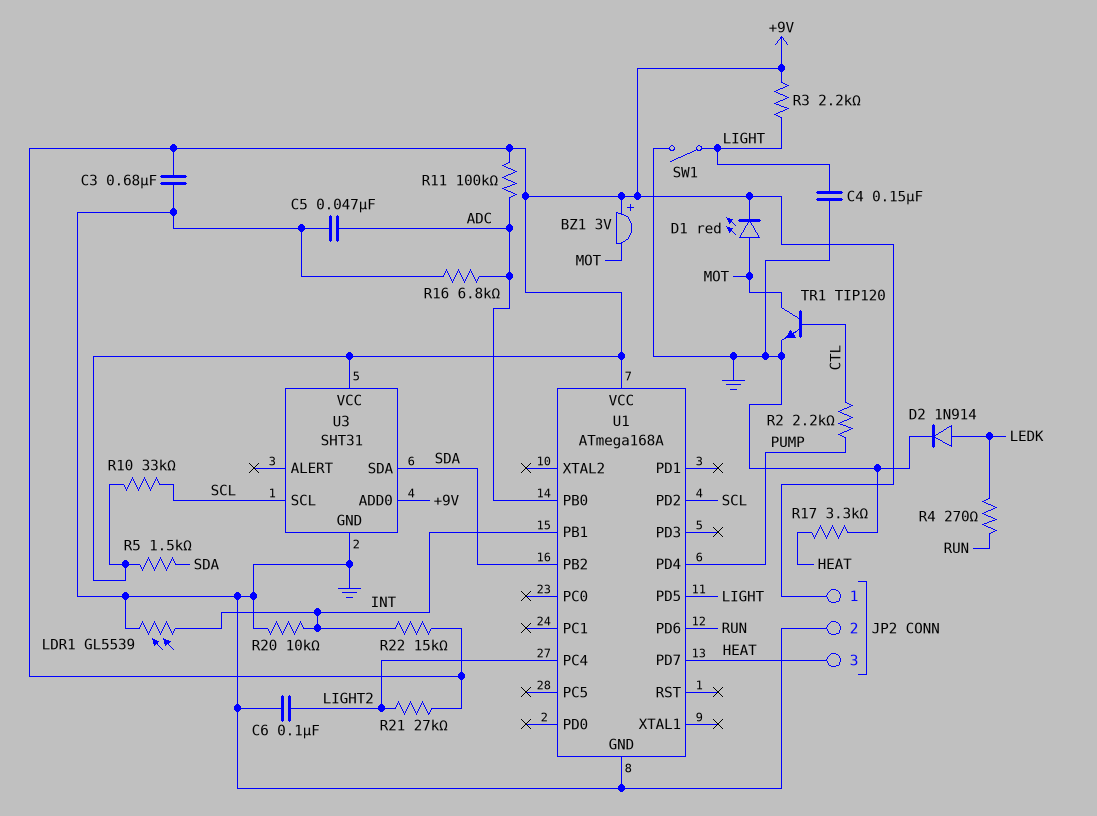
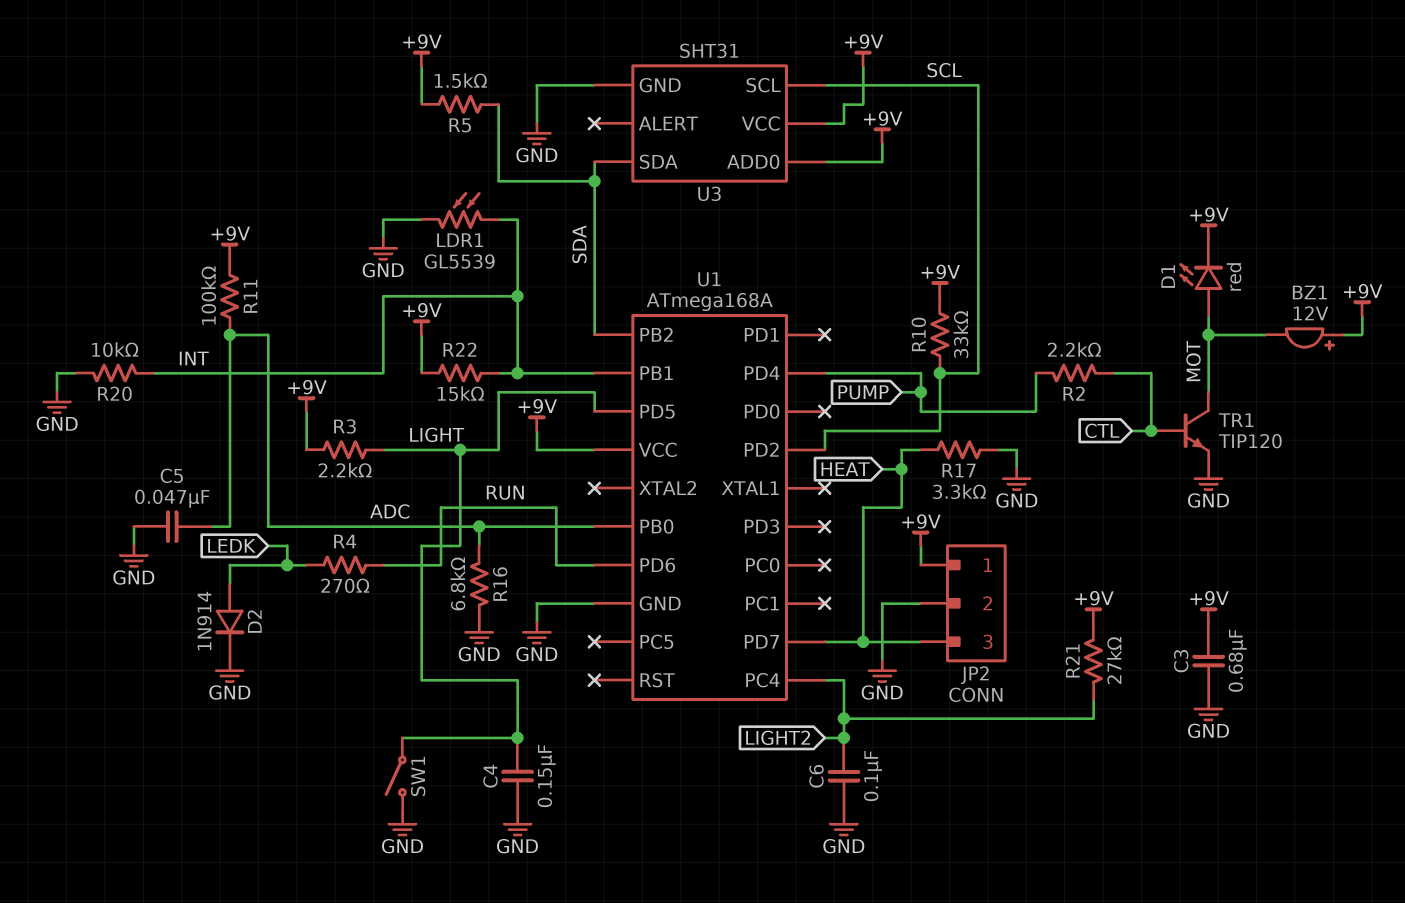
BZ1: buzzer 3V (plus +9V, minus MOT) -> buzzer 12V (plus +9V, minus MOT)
========
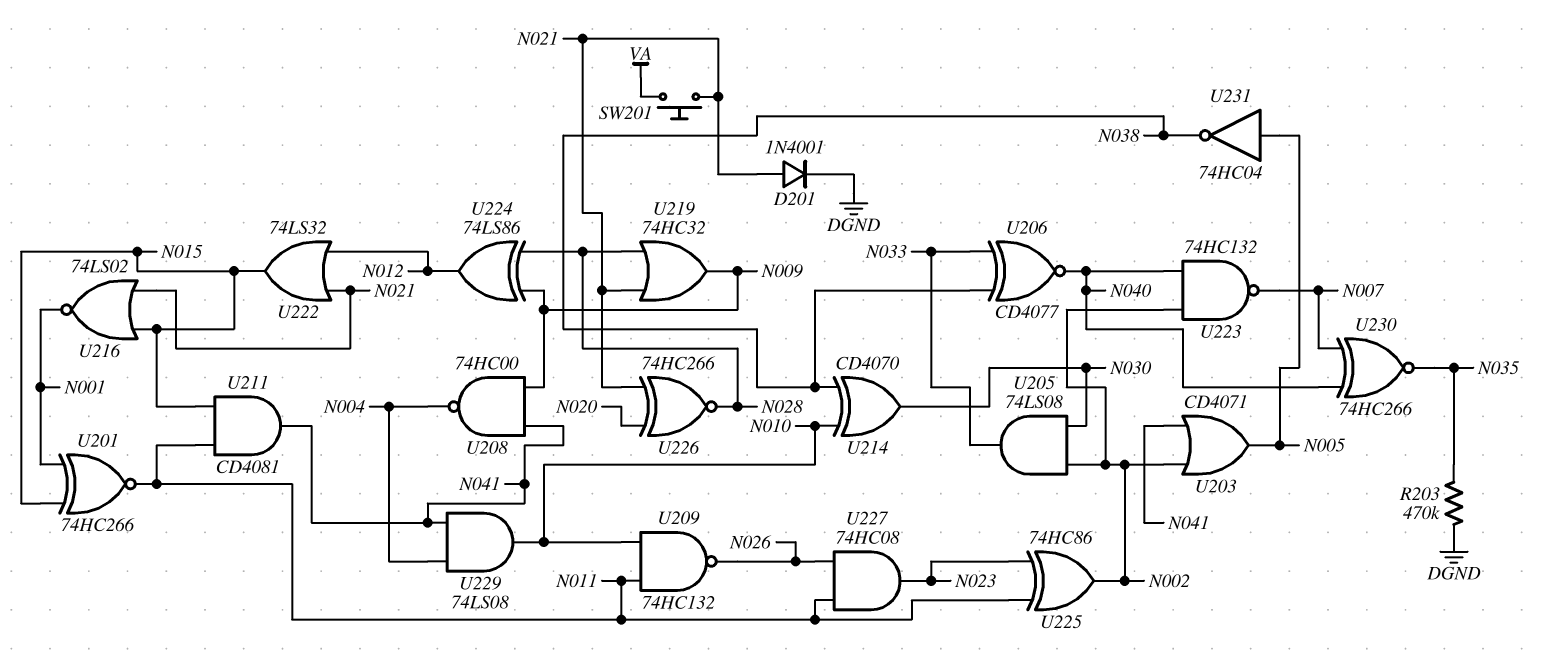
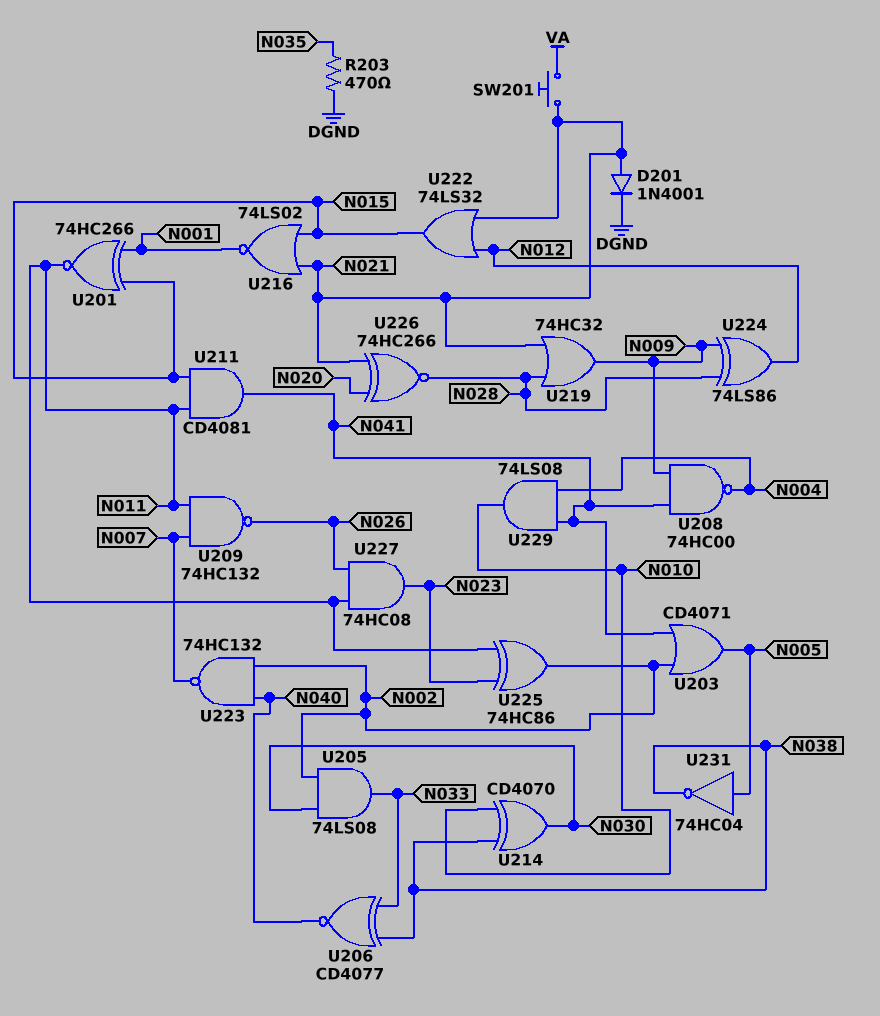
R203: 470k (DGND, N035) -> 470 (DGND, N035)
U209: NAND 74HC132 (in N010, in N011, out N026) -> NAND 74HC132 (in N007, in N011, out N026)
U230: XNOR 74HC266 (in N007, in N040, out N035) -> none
========
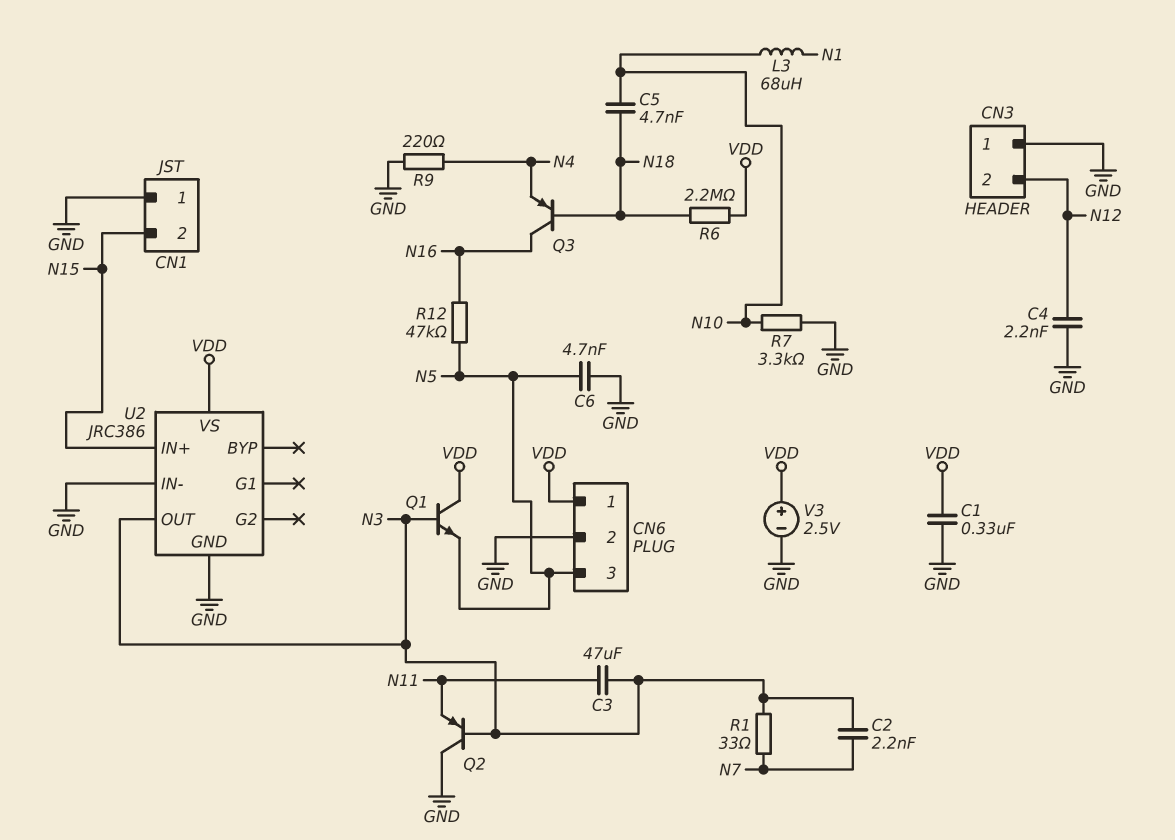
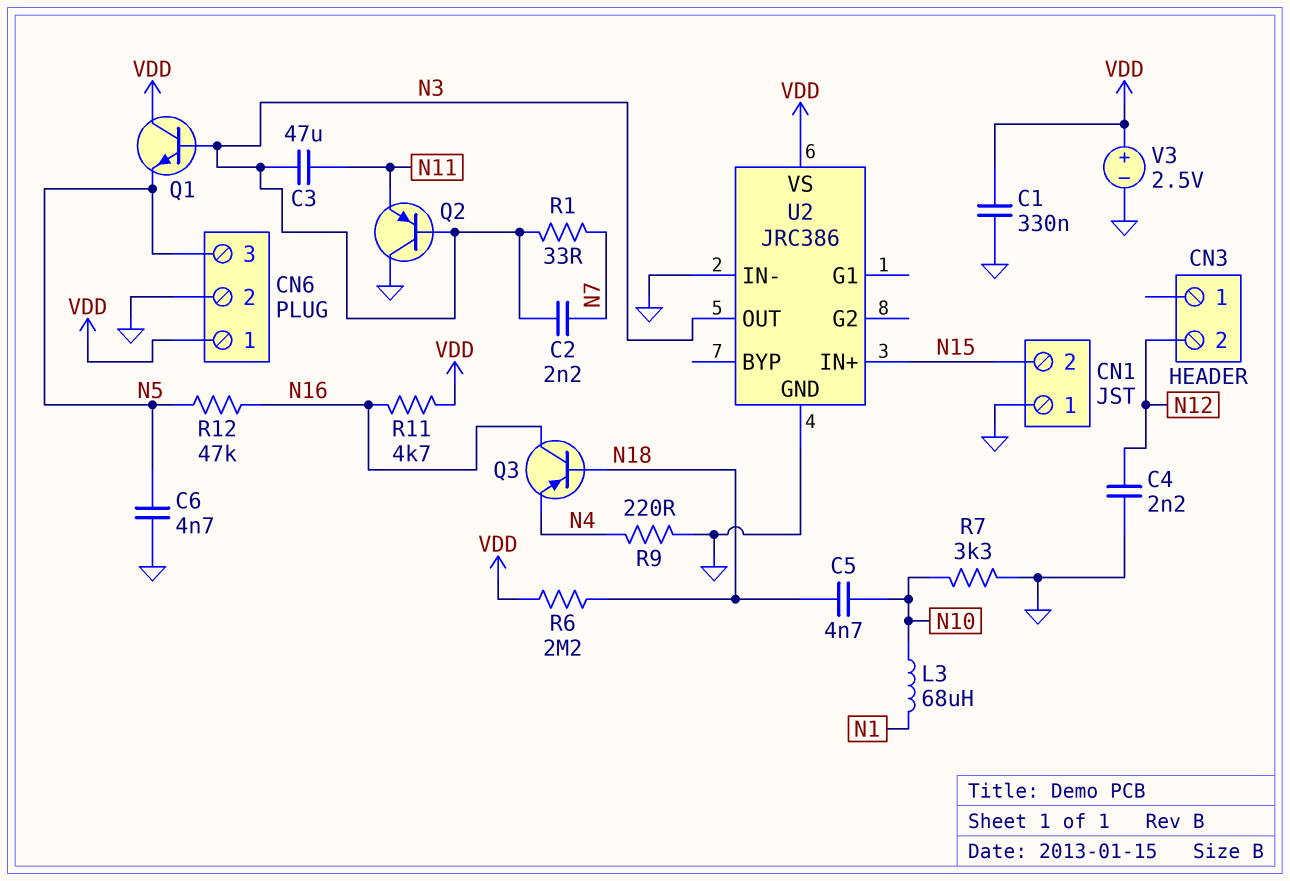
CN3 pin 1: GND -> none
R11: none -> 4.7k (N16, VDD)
========
## EXERCISE GOAL
Of all the entries above, repeat only the lines from the line that has "U209: NAND 74HC132" to the line that has "U230: XNOR 74HC266", both lines included, exactly.

## SOLUTION
U209: NAND 74HC132 (in N010, in N011, out N026) -> NAND 74HC132 (in N007, in N011, out N026)
U230: XNOR 74HC266 (in N007, in N040, out N035) -> none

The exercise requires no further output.